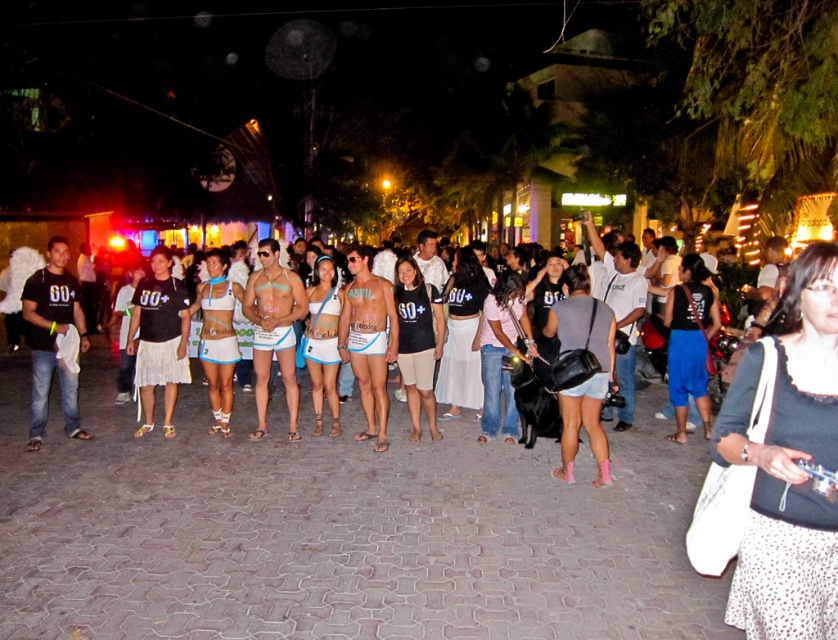
Question: Is pink fabric shirt at center wider than matte white bikini at center?

Choices:
 (A) no
 (B) yes

Answer: (A)

Question: Estimate the real-world distances between objects in this image. Which object is farther from the white dotted fabric at center?

Choices:
 (A) black cotton skirt at center
 (B) white fringed skirt at center
 (C) matte white bikini at center

Answer: (B)

Question: Based on their relative distances, which object is nearer to the black matte t-shirt at center?

Choices:
 (A) matte white bikini at center
 (B) white dotted fabric at lower right

Answer: (A)

Question: Among these objects, which one is nearest to the camera?

Choices:
 (A) white dotted fabric at lower right
 (B) white fringed skirt at center

Answer: (A)

Question: From the image, what is the correct spatial relationship of white fringed skirt at center in relation to pink fabric shirt at center?

Choices:
 (A) below
 (B) above

Answer: (B)

Question: Is white fringed skirt at center in front of black cotton skirt at center?

Choices:
 (A) yes
 (B) no

Answer: (A)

____________________

_WHAT IS REQUIRED_
Select each line in the records above that contains the word "lower".

_TASK OUTPUT_
 (B) white dotted fabric at lower right
 (A) white dotted fabric at lower right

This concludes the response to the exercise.